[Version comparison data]
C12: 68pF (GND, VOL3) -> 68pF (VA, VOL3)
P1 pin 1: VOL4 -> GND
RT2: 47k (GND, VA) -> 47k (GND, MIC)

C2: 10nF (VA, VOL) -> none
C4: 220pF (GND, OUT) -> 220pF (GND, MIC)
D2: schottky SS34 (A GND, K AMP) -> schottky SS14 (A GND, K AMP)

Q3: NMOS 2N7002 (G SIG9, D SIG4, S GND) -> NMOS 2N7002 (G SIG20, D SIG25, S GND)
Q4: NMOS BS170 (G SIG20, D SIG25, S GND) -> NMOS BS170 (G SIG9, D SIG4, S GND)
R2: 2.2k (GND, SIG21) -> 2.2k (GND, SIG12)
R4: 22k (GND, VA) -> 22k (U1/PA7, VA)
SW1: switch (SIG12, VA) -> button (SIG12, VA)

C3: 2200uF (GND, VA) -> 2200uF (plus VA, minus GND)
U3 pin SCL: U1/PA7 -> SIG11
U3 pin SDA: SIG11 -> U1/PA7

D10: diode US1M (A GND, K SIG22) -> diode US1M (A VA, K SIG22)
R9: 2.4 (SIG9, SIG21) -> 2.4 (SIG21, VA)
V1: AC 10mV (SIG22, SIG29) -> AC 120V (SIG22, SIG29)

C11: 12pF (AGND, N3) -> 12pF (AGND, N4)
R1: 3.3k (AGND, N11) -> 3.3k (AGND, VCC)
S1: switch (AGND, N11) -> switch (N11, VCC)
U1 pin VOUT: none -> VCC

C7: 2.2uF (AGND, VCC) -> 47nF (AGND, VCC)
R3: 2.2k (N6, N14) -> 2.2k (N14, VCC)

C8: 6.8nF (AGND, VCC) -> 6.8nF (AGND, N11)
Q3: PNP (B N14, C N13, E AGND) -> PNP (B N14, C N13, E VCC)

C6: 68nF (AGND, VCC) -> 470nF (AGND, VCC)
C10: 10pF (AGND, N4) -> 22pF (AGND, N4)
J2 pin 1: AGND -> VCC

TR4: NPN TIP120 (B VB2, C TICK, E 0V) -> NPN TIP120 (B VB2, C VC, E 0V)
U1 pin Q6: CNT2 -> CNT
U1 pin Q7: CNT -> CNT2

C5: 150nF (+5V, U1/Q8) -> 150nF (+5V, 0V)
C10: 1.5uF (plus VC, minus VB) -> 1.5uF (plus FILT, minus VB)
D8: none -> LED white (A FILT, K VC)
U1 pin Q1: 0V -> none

**EXERCISE:** Could you copy every line from the records that has "FILT" in it?

**SOLUTION TO THIS TASK:**
C10: 1.5uF (plus VC, minus VB) -> 1.5uF (plus FILT, minus VB)
D8: none -> LED white (A FILT, K VC)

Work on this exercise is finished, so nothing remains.